(Task data begins)

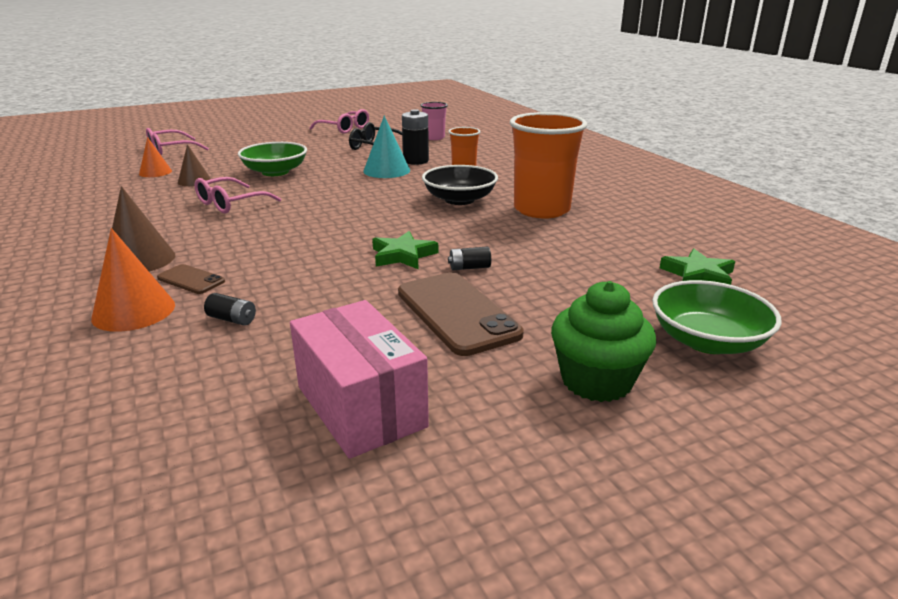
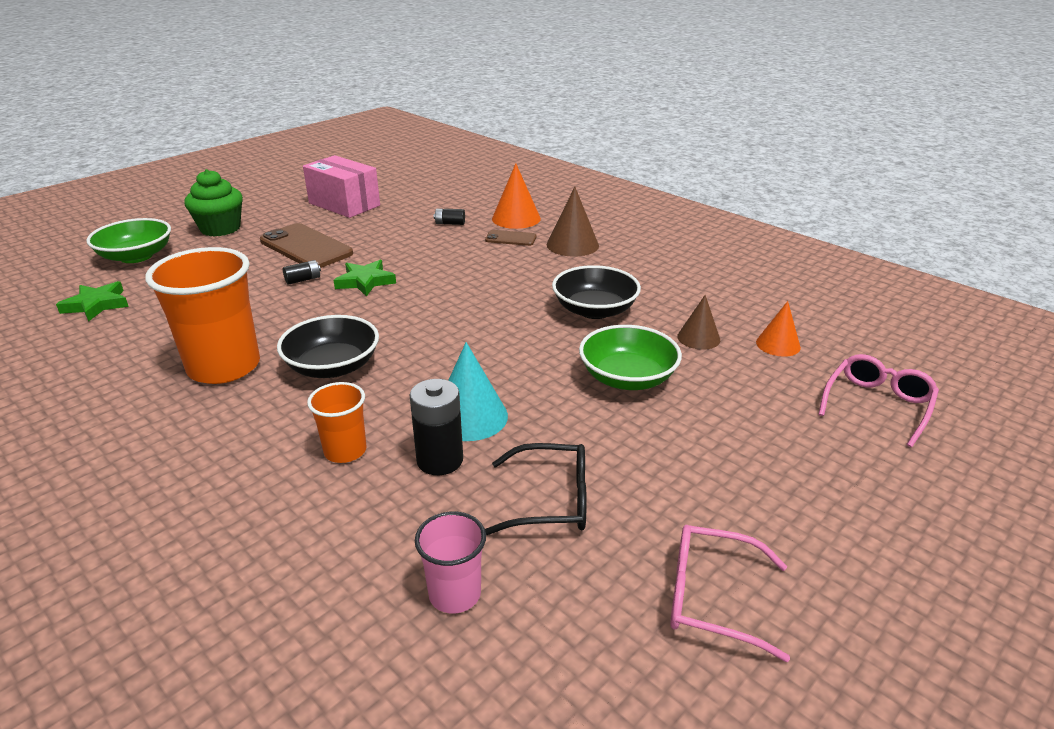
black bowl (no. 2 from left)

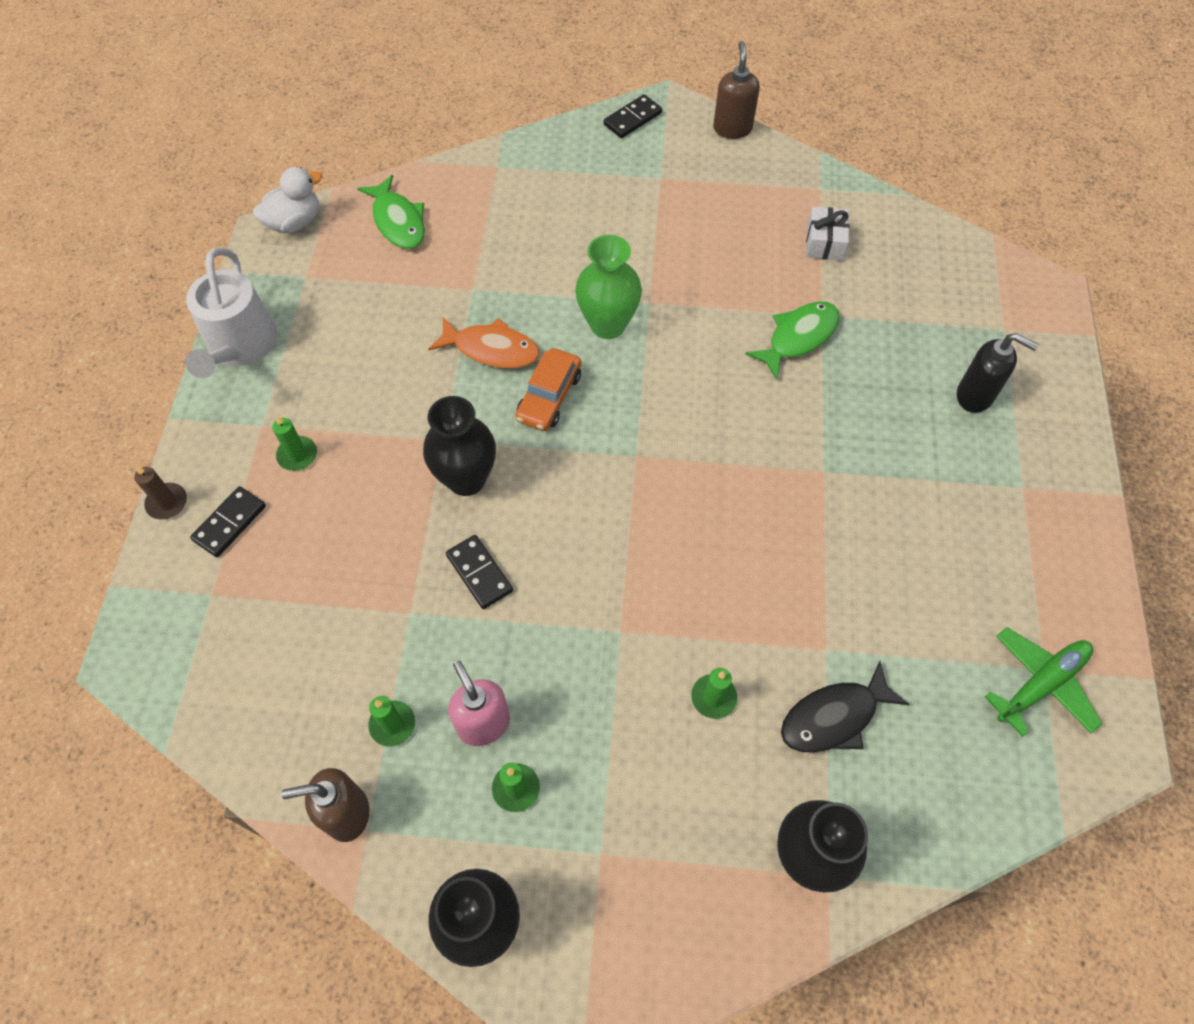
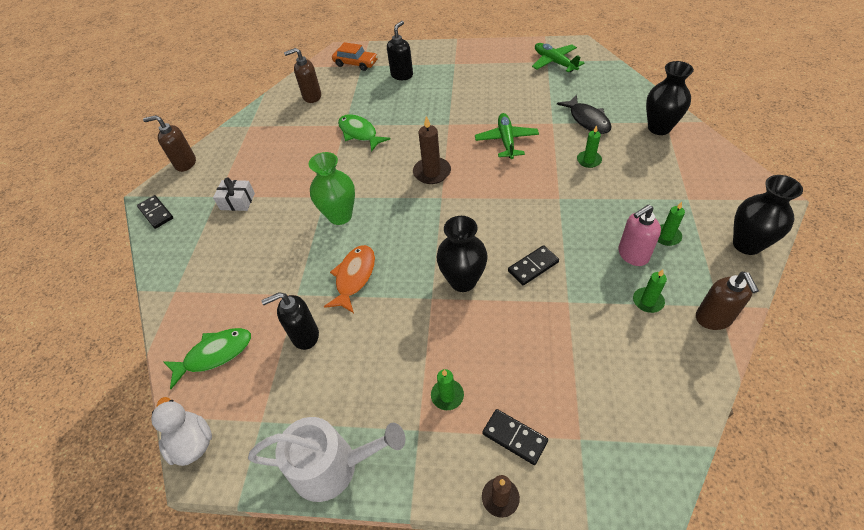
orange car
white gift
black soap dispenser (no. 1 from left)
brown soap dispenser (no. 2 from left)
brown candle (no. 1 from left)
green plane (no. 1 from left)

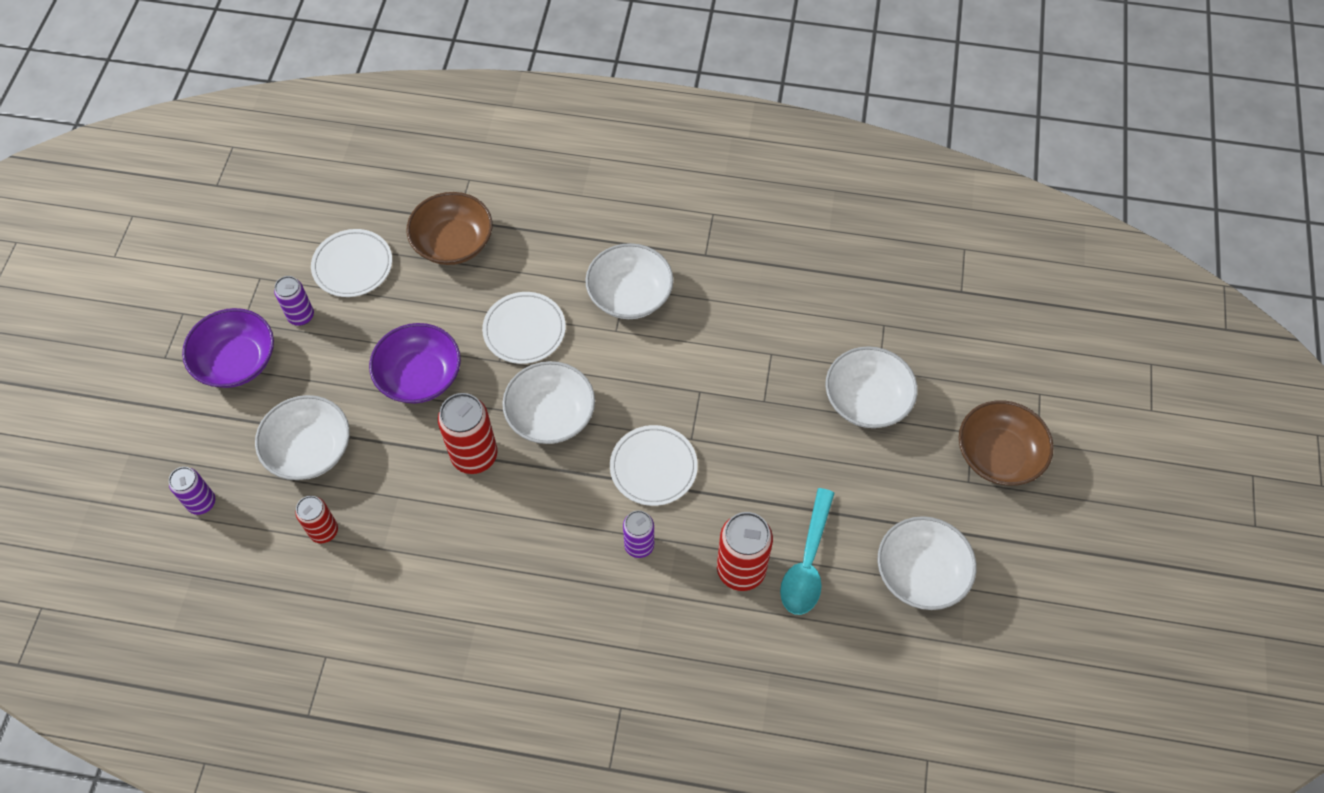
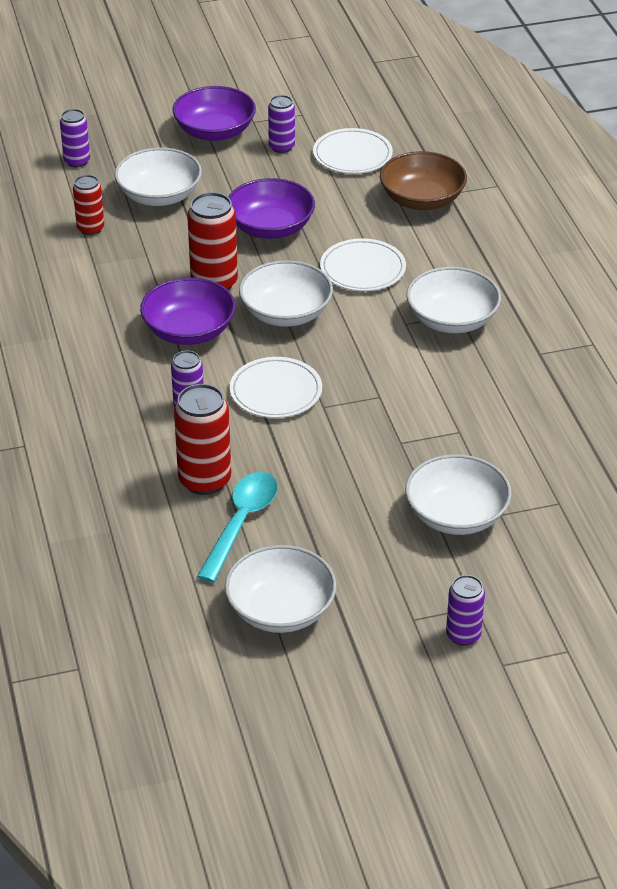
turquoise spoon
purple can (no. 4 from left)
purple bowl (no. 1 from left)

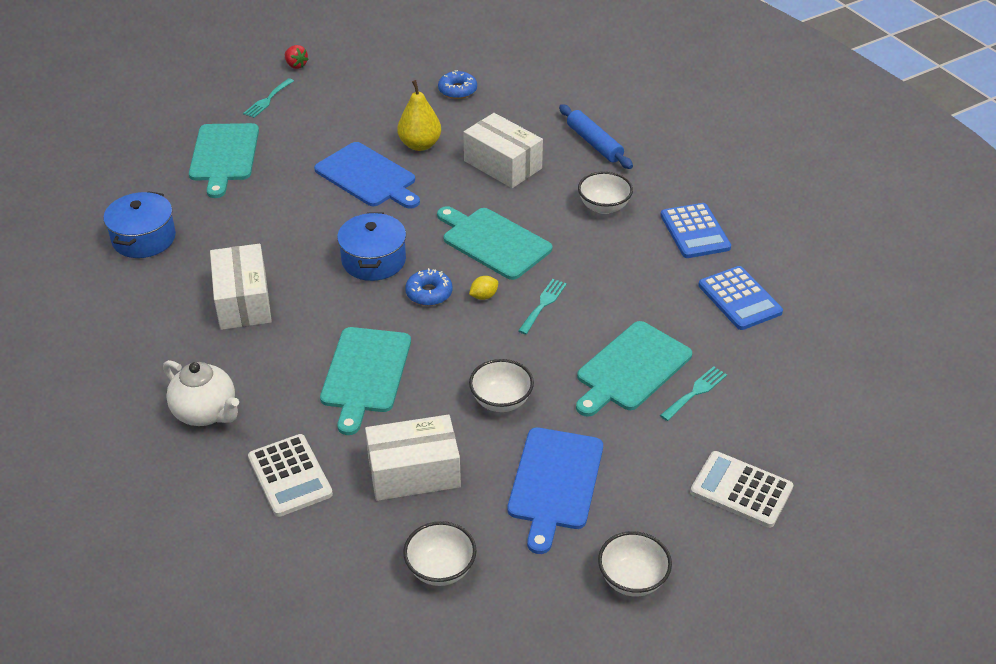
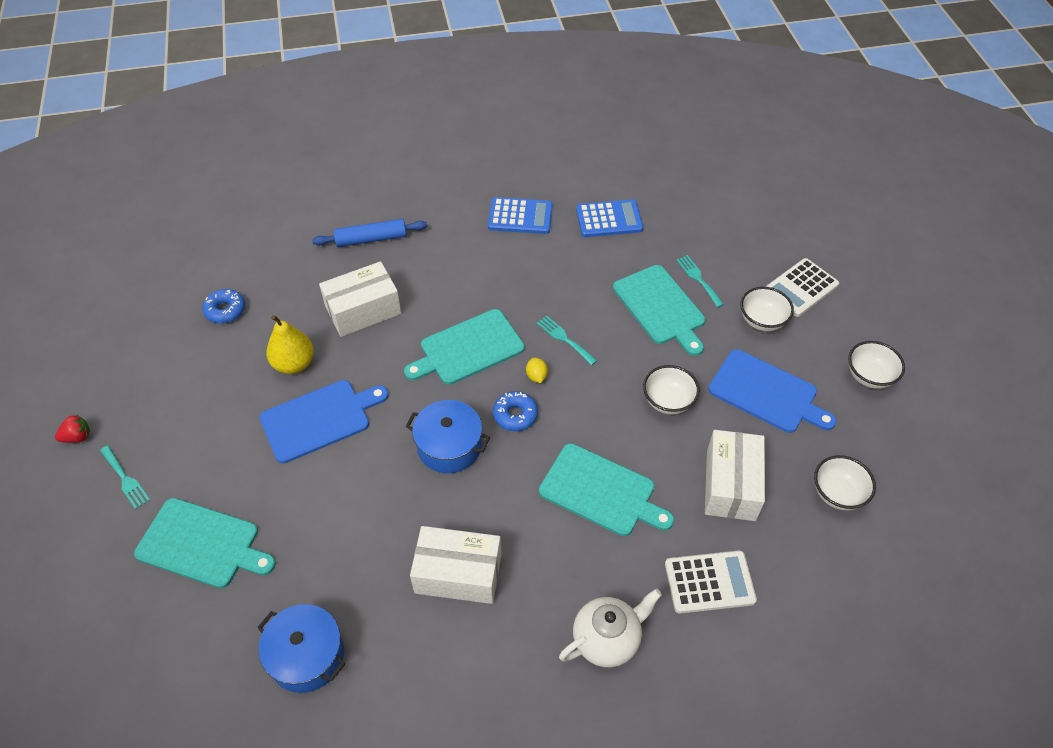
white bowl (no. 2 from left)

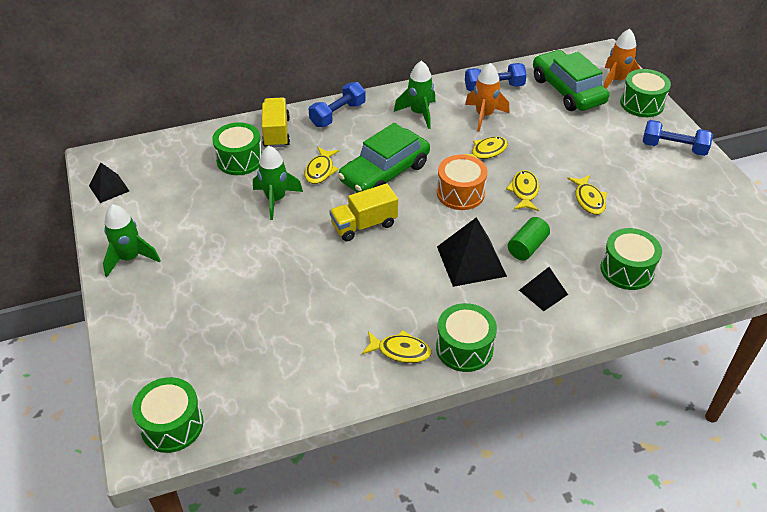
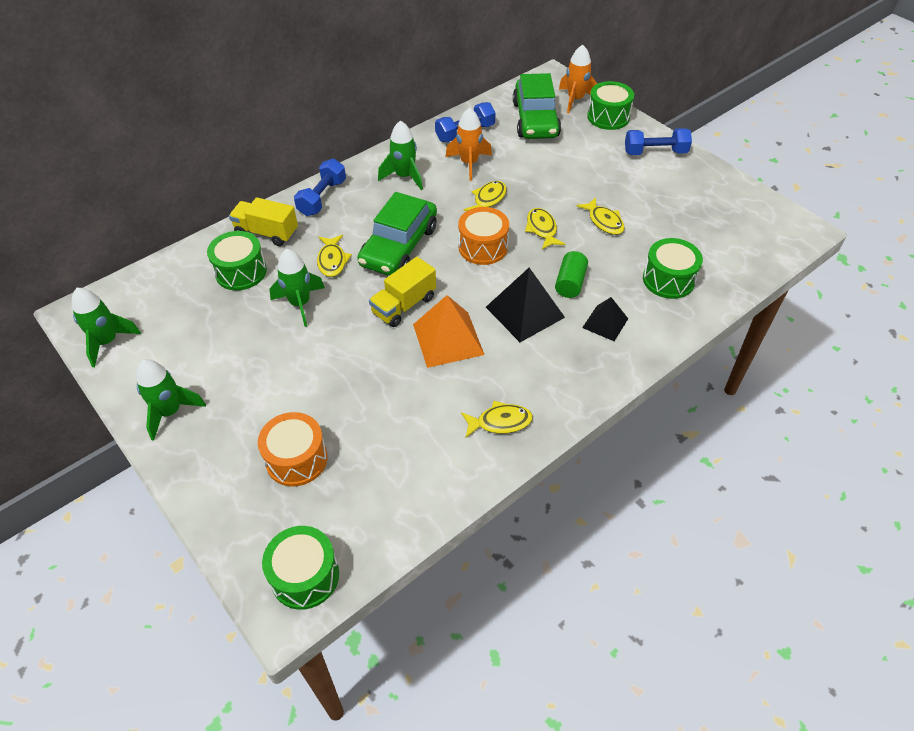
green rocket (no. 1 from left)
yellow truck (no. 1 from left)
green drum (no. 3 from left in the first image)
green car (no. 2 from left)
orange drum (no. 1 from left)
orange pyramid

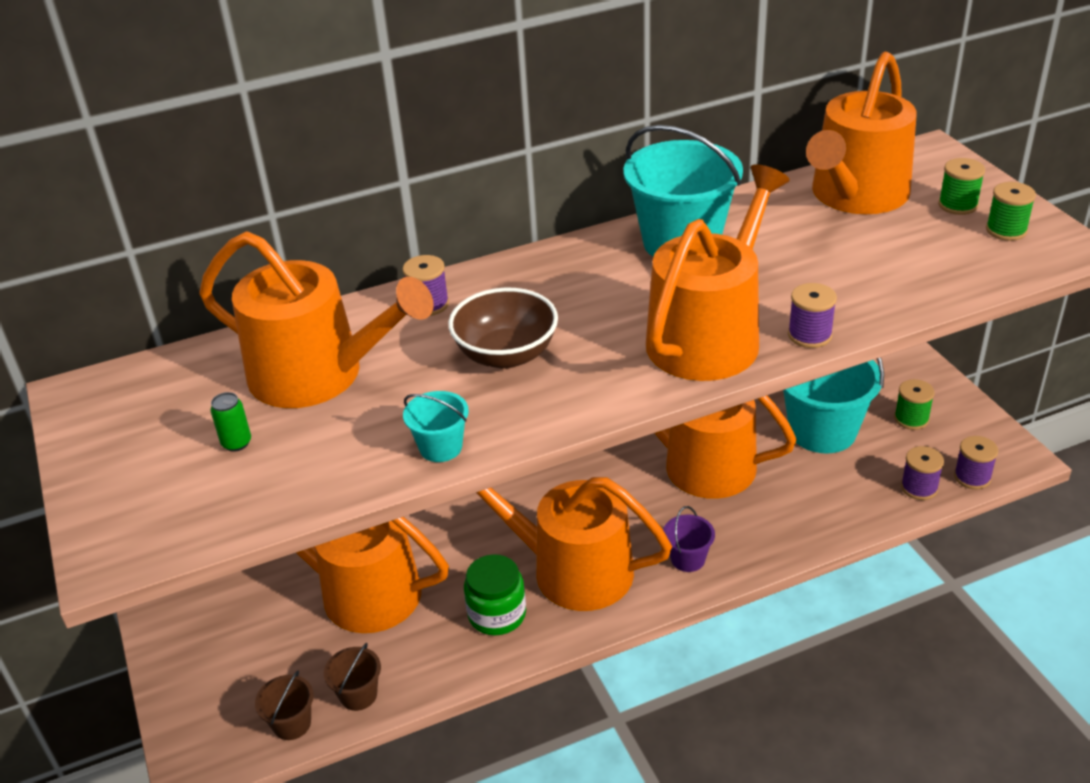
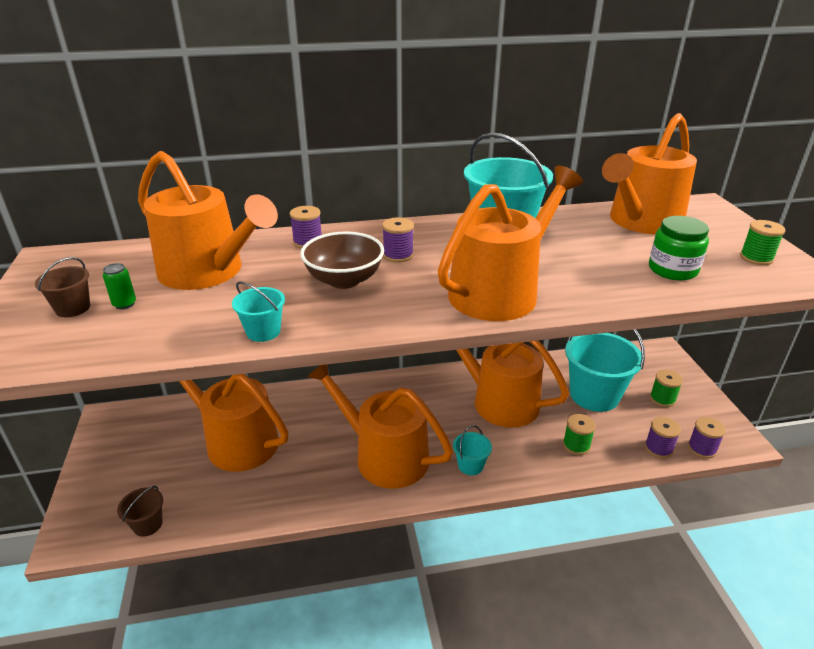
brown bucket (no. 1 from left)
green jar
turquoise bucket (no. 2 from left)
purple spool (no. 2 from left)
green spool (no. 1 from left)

(Task data ends)

Wherever the string "spool" occurs in the listing, return the line it sits on.

Response for this exercise.
purple spool (no. 2 from left)
green spool (no. 1 from left)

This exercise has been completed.